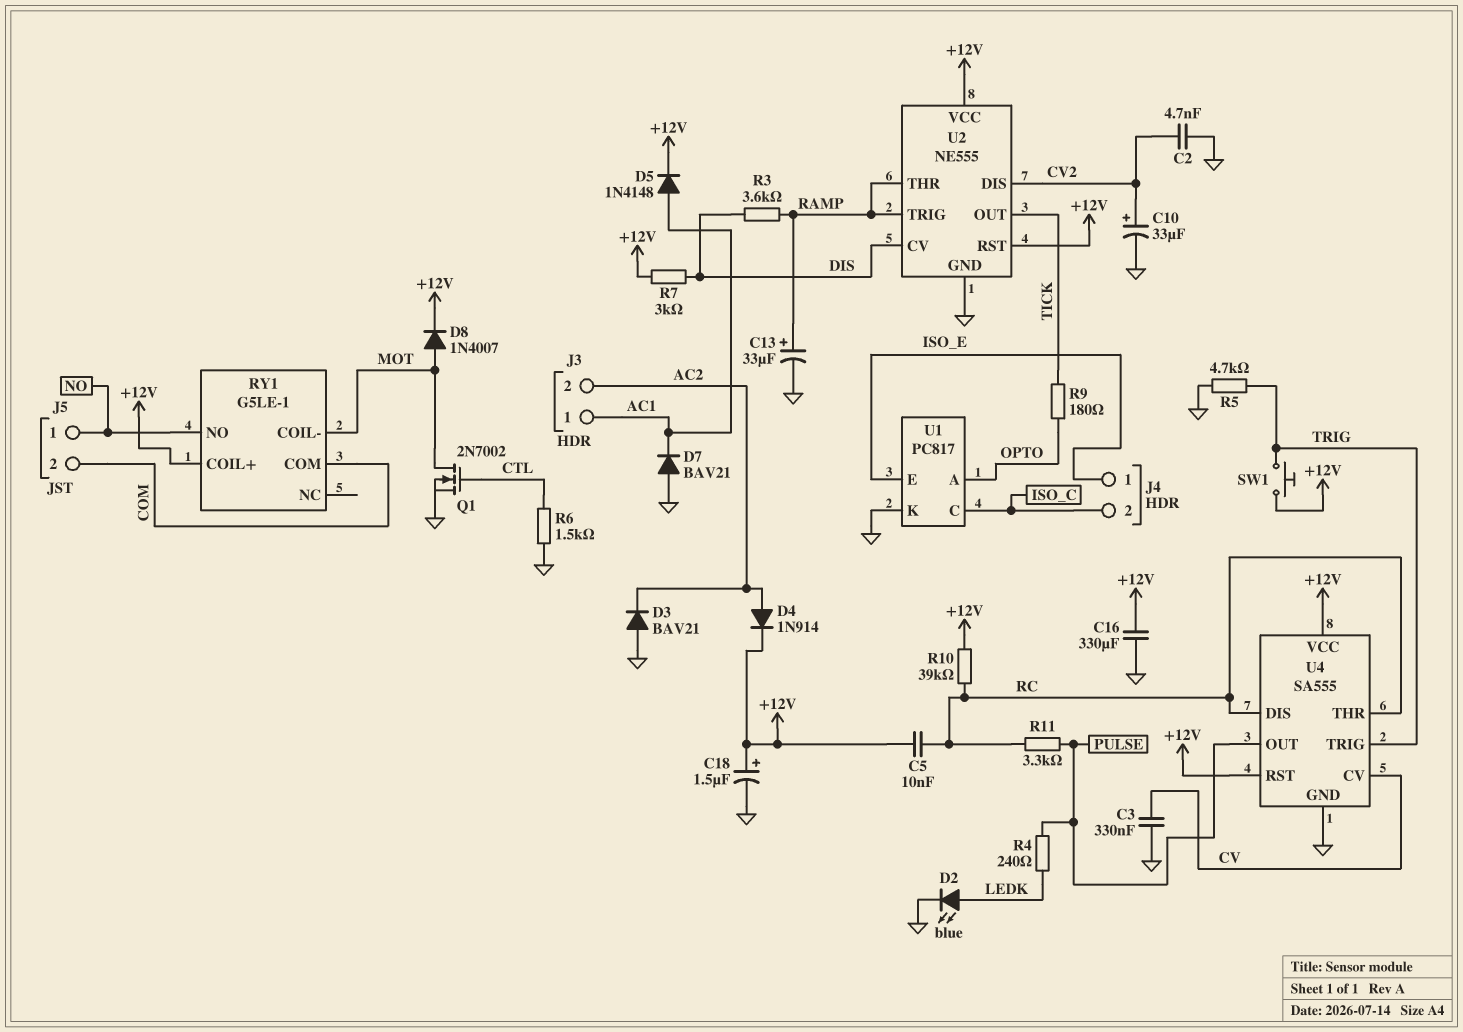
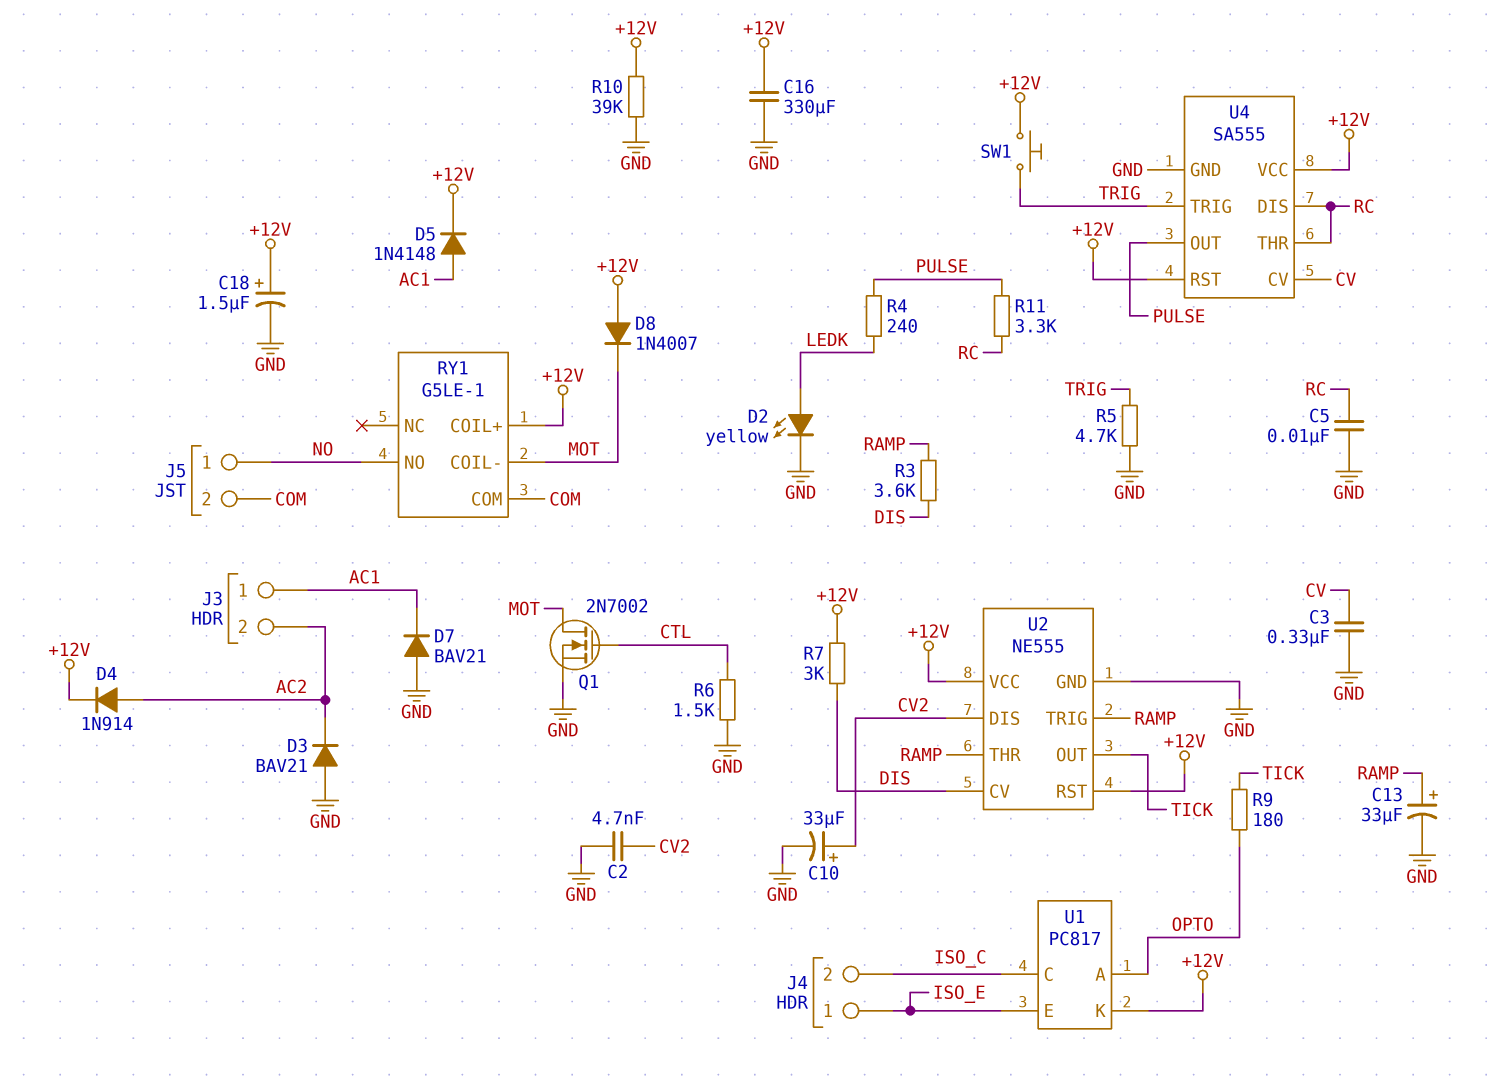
C5: 10nF (+12V, RC) -> 10nF (GND, RC)
D2: LED blue (A LEDK, K GND) -> LED yellow (A LEDK, K GND)
D8: diode 1N4007 (A MOT, K +12V) -> diode 1N4007 (A +12V, K MOT)
R10: 39k (+12V, RC) -> 39k (+12V, GND)
U1 pin K: GND -> +12V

========

Your assignment
Keep the pictures out of your copy, and repeat every entry above exactly.

Reply
C5: 10nF (+12V, RC) -> 10nF (GND, RC)
D2: LED blue (A LEDK, K GND) -> LED yellow (A LEDK, K GND)
D8: diode 1N4007 (A MOT, K +12V) -> diode 1N4007 (A +12V, K MOT)
R10: 39k (+12V, RC) -> 39k (+12V, GND)
U1 pin K: GND -> +12V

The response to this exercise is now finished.